REQUIREMENT:
How many lines below include the word "buffer"? State that number and nothing else.

RECORD EXTRACTS:
....
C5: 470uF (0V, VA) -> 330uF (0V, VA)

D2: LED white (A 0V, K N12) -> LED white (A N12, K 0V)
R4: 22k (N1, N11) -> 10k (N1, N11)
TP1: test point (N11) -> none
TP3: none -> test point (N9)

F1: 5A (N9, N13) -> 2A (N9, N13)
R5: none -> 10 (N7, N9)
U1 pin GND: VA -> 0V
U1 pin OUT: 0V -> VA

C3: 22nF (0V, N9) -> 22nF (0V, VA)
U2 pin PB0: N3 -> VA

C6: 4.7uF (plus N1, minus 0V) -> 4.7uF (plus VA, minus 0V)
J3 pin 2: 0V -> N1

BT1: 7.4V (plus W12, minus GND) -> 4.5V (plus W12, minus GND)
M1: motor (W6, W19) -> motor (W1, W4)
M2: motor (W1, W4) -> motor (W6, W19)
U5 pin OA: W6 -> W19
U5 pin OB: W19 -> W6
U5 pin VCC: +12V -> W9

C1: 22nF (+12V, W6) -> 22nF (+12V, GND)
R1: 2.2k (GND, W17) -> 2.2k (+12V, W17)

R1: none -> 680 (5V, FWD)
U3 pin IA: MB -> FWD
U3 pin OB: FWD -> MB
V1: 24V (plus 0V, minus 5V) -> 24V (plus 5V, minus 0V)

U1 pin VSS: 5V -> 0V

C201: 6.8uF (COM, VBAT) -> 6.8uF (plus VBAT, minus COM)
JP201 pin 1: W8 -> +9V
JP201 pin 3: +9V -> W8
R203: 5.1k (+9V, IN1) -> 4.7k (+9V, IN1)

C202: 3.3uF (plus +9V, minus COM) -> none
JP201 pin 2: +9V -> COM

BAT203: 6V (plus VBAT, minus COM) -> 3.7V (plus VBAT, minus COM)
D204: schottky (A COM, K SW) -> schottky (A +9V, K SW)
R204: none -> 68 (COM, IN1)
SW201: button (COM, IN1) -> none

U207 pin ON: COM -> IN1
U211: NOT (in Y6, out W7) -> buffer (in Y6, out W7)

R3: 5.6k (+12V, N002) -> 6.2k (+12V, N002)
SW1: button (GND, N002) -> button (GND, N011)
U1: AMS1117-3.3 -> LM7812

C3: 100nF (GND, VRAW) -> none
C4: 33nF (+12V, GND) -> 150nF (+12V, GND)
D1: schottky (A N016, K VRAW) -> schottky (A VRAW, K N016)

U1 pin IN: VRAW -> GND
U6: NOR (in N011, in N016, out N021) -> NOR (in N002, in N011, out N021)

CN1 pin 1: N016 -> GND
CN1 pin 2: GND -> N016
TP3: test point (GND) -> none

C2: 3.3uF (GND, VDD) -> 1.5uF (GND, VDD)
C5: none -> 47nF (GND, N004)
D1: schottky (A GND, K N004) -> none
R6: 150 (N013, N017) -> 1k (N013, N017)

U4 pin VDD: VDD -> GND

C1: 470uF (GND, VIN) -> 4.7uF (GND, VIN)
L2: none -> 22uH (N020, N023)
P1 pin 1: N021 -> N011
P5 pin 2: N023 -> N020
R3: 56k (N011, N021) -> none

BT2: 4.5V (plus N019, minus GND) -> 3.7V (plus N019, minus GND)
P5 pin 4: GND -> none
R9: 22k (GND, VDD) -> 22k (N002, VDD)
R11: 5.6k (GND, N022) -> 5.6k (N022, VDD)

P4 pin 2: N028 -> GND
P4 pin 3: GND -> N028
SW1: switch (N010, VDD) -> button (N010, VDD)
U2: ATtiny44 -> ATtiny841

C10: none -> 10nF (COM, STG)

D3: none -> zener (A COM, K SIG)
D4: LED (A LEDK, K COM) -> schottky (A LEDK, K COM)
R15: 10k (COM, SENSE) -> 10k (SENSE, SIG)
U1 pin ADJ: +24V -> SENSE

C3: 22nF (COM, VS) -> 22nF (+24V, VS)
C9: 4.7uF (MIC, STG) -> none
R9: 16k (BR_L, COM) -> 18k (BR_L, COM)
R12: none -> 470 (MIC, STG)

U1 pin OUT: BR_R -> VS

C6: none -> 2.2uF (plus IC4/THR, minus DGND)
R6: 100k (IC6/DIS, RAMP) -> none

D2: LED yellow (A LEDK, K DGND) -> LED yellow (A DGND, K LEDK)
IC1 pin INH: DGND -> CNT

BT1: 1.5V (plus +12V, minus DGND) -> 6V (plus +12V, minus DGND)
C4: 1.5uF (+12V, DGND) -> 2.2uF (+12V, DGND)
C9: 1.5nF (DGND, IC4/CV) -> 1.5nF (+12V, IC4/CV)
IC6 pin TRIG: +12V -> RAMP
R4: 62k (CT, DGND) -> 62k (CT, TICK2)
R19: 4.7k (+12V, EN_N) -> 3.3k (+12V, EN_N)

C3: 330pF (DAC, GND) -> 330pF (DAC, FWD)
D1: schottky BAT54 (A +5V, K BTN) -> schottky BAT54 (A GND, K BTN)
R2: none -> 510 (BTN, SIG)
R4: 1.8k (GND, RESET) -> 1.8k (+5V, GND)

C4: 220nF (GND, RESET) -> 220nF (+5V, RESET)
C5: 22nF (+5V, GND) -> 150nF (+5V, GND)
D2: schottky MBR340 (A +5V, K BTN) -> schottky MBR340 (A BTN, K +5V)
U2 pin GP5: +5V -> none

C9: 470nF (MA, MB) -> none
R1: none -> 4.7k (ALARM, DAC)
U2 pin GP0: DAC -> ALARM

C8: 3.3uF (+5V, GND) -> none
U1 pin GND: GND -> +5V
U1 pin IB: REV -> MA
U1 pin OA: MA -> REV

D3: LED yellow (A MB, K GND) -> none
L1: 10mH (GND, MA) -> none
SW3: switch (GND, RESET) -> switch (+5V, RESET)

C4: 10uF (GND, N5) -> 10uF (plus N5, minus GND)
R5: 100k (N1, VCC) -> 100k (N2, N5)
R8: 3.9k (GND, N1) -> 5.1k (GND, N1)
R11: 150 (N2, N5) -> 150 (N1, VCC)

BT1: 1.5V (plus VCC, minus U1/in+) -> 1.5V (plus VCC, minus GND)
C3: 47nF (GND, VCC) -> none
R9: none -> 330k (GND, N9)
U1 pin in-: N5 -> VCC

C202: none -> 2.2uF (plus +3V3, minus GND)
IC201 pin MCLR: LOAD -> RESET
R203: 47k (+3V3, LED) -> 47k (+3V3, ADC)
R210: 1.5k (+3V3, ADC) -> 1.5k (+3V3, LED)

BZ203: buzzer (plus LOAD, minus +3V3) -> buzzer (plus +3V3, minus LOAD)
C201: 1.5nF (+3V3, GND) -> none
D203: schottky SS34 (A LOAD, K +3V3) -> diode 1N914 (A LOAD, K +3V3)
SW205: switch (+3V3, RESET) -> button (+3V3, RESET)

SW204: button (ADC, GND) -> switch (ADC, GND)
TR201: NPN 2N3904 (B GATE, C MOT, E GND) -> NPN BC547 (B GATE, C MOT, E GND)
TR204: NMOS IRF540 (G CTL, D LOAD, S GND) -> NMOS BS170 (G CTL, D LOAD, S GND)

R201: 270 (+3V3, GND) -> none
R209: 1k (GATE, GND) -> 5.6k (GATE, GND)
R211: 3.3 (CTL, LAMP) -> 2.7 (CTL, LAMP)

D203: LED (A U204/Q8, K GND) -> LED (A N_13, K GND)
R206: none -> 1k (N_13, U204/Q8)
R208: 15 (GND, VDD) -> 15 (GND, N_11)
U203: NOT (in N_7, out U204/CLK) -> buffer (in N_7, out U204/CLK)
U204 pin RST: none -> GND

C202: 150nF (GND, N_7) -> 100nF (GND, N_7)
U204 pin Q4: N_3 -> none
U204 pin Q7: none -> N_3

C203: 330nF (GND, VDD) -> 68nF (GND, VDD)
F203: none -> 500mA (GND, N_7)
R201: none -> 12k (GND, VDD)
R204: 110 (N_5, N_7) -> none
....
ANSWER AREA:
2